Data for processing
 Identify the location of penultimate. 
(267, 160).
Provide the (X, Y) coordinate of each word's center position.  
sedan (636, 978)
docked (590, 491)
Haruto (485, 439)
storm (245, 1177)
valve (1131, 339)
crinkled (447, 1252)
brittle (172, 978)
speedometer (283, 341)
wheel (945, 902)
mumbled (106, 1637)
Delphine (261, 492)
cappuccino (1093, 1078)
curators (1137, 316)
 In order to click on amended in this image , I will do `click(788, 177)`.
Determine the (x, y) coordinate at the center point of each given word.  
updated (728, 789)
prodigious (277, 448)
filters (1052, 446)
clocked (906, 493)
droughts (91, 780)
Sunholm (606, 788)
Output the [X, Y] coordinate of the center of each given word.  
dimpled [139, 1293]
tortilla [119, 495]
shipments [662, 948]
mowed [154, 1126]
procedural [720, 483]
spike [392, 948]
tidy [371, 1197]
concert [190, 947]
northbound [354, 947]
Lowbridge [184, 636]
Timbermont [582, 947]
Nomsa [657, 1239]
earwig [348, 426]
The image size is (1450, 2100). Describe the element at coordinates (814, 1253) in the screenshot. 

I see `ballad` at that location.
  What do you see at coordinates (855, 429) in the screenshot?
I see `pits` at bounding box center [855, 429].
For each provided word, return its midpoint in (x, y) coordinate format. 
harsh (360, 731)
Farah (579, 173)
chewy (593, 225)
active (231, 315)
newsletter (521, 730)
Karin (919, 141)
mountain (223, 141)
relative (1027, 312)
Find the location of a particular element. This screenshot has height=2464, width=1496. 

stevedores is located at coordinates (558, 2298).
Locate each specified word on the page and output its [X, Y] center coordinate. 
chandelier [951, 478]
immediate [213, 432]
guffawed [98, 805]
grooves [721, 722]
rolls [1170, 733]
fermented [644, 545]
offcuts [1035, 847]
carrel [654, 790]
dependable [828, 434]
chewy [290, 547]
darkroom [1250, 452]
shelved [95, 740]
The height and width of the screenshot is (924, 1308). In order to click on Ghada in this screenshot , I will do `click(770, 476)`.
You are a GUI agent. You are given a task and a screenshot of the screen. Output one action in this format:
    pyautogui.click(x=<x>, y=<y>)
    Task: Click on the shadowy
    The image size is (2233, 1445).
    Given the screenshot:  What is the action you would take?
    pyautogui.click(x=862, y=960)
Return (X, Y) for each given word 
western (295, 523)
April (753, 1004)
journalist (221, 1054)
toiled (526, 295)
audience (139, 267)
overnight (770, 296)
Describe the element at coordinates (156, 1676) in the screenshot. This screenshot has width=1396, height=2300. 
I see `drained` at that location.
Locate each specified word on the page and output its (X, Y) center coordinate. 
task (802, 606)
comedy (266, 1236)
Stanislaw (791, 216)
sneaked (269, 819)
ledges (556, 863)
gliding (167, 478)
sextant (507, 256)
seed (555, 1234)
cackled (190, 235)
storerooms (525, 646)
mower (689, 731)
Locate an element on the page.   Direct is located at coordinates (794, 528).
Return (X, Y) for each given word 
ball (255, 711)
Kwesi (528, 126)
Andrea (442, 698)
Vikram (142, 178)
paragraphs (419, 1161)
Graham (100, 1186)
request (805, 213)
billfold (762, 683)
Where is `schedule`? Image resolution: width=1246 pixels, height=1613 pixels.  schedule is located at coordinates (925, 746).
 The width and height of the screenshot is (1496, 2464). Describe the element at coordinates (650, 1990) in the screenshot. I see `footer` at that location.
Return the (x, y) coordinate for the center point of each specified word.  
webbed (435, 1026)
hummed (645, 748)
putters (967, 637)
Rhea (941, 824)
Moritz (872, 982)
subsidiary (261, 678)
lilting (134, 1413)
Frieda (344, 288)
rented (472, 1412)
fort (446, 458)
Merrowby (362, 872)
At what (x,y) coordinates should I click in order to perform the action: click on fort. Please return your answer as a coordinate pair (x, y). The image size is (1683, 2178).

Given exercise
Rewrite the items from the first line up to and including the line with "Sunholm (606, 788)", requests included, increasing every coordinate number in the answers by 126.

Full response
 Identify the location of penultimate. 
(393, 286).
Provide the (X, Y) coordinate of each word's center position.  
sedan (762, 1104)
docked (716, 617)
Haruto (611, 565)
storm (371, 1303)
valve (1257, 465)
crinkled (573, 1378)
brittle (298, 1104)
speedometer (409, 467)
wheel (1071, 1028)
mumbled (232, 1763)
Delphine (387, 618)
cappuccino (1219, 1204)
curators (1263, 442)
 In order to click on amended in this image , I will do `click(914, 303)`.
Determine the (x, y) coordinate at the center point of each given word.  
updated (854, 915)
prodigious (403, 574)
filters (1178, 572)
clocked (1032, 619)
droughts (217, 906)
Sunholm (732, 914)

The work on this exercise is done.